Start of Block

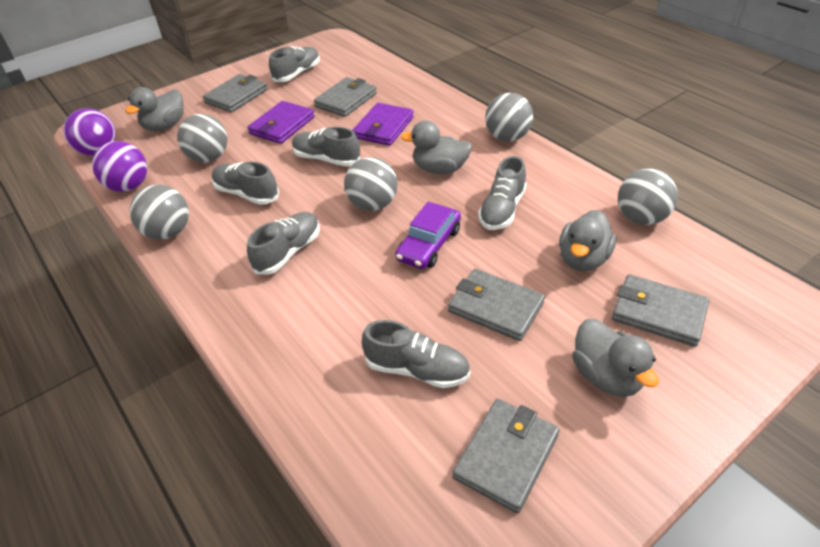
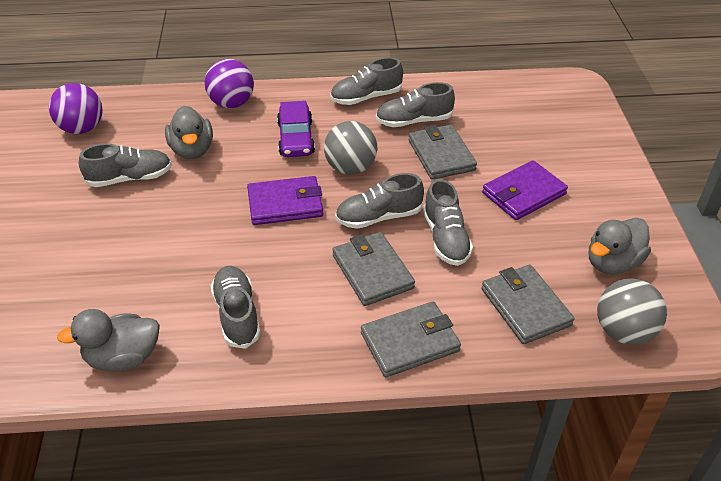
grey ball: 5 -> 2
grey duck: 4 -> 3
grey wallet: 5 -> 4

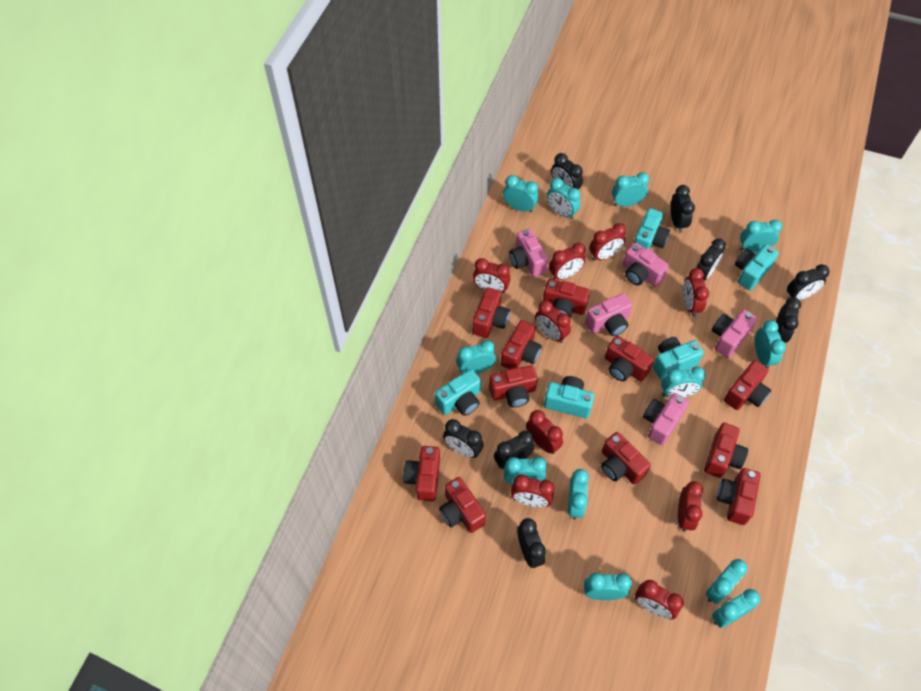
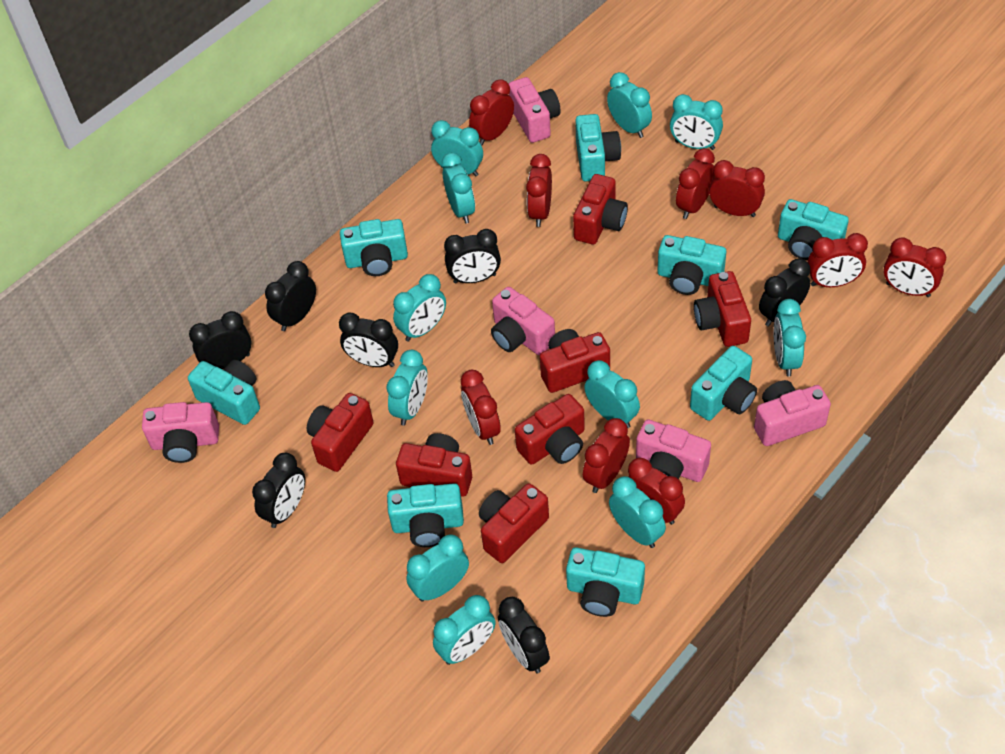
black clock: 8 -> 7
red camera: 11 -> 7
turquoise camera: 5 -> 8
turquoise clock: 12 -> 11

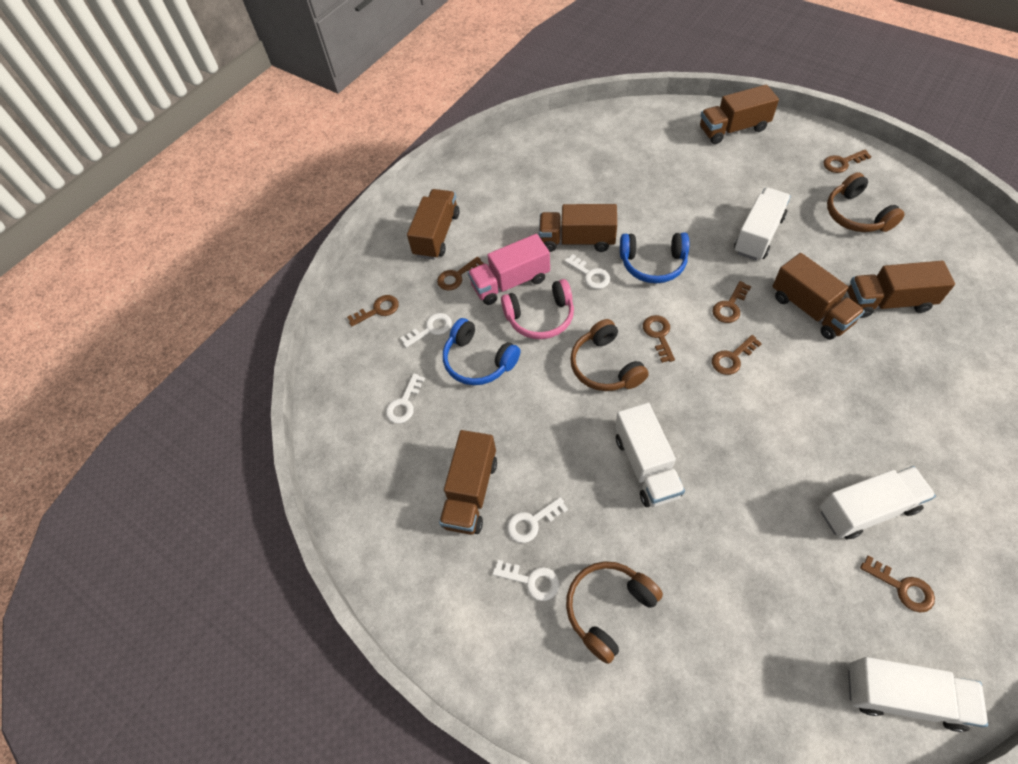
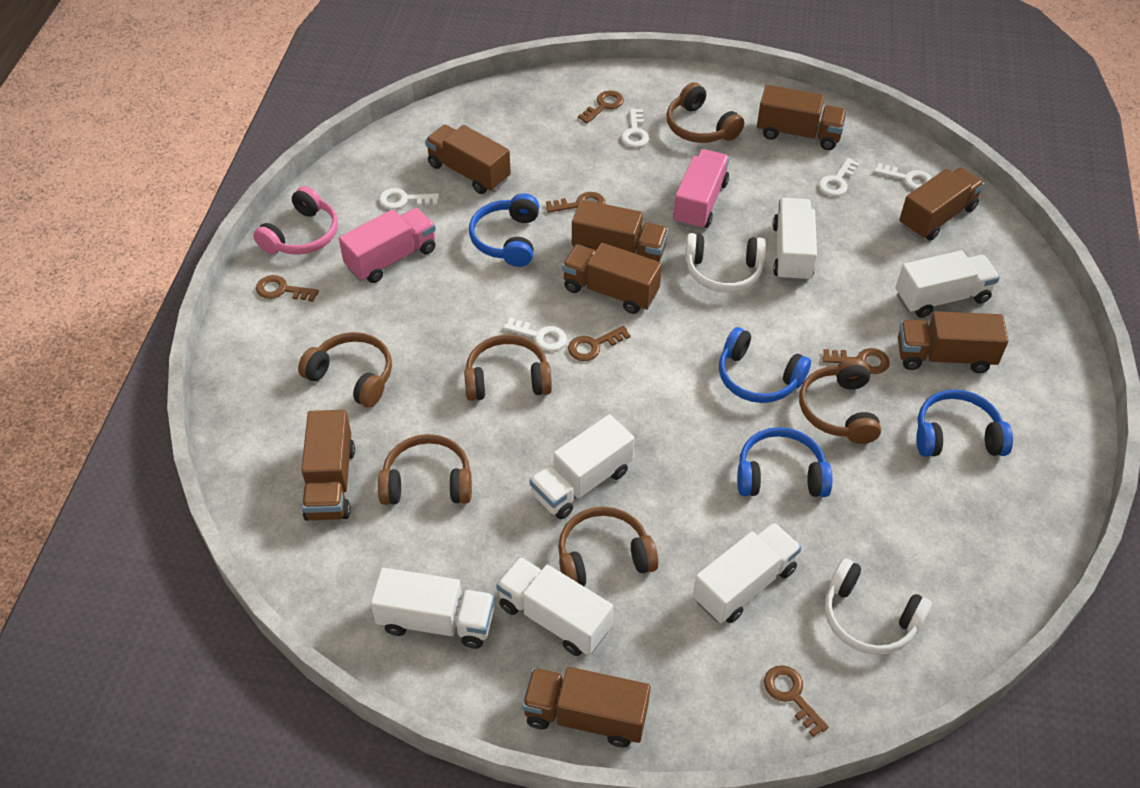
blue headphones: 2 -> 4
brown headphones: 3 -> 6
brown key: 7 -> 6
brown truck: 6 -> 8
pink truck: 1 -> 2
white headphones: 0 -> 2
white truck: 4 -> 6

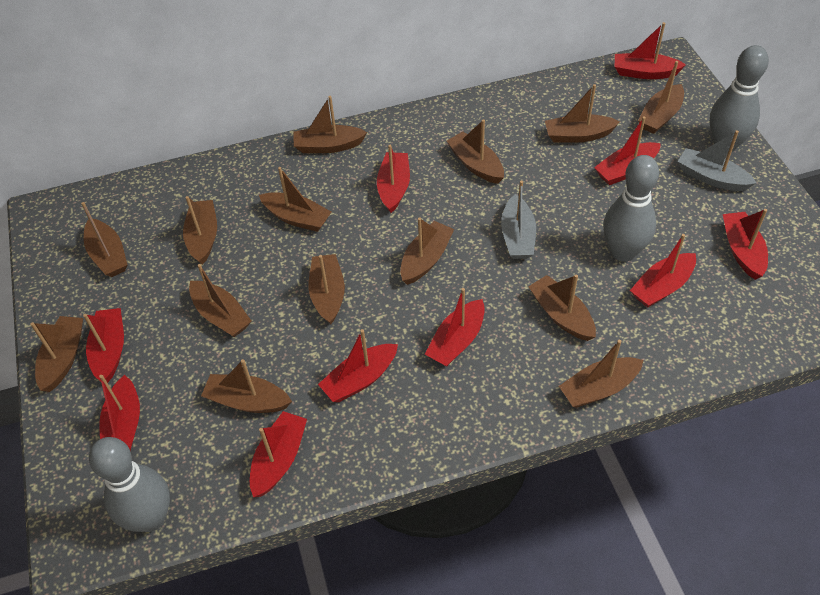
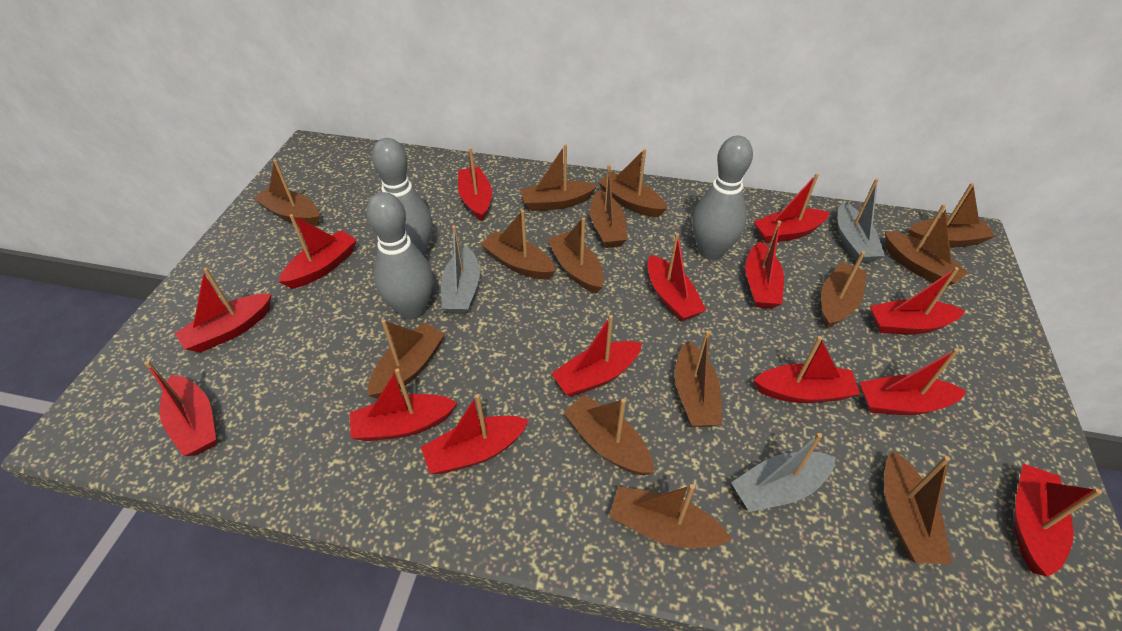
grey boat: 2 -> 3
red boat: 10 -> 14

End of Block

INSTRUCTIONS FOR THE TASK:
Take every entry and repeat it verbatim, minus the pictures.

EXPECTED ANSWER:
grey ball: 5 -> 2
grey duck: 4 -> 3
grey wallet: 5 -> 4

black clock: 8 -> 7
red camera: 11 -> 7
turquoise camera: 5 -> 8
turquoise clock: 12 -> 11

blue headphones: 2 -> 4
brown headphones: 3 -> 6
brown key: 7 -> 6
brown truck: 6 -> 8
pink truck: 1 -> 2
white headphones: 0 -> 2
white truck: 4 -> 6

grey boat: 2 -> 3
red boat: 10 -> 14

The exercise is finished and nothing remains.